:: Supplied records ::
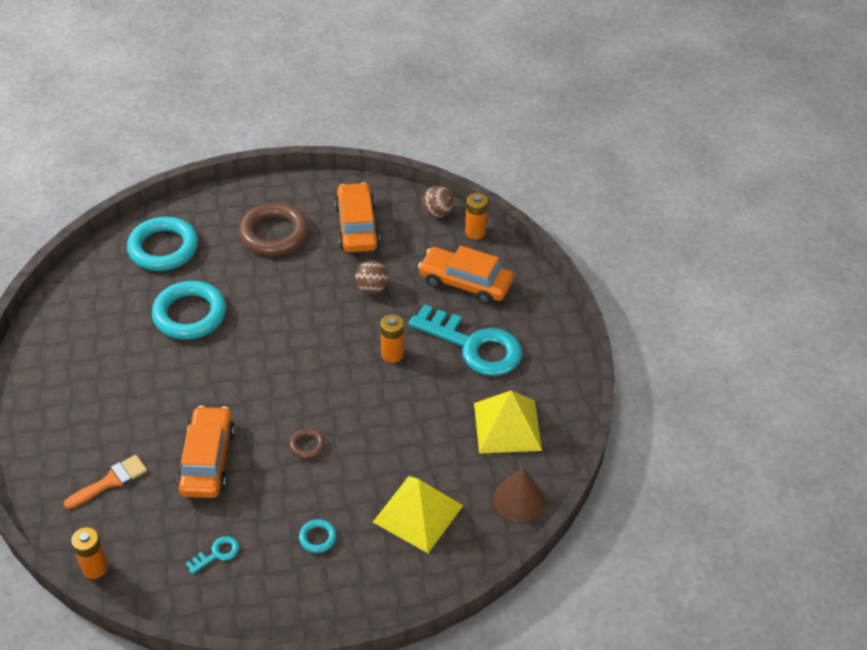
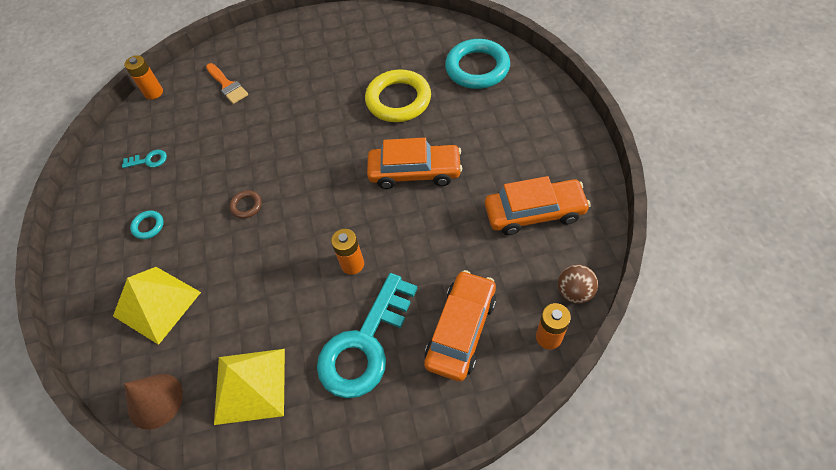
camera: 95 degrees right, 10 degrees up
(190, 314) = (398, 100): turquoise ring -> yellow ring
(207, 460) = (239, 139): orange car -> orange car (415, 172)
(217, 554) = (149, 160): turquoise key -> turquoise key turned 60 degrees counterclockwise
(274, 234) = (510, 143): brown ring -> none
(372, 288) = (443, 236): brown ball -> none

:: Problem to work on ::
Which lines above contain the word "brown"? Copy all of them.

:: Answer space ::
(274, 234) = (510, 143): brown ring -> none
(372, 288) = (443, 236): brown ball -> none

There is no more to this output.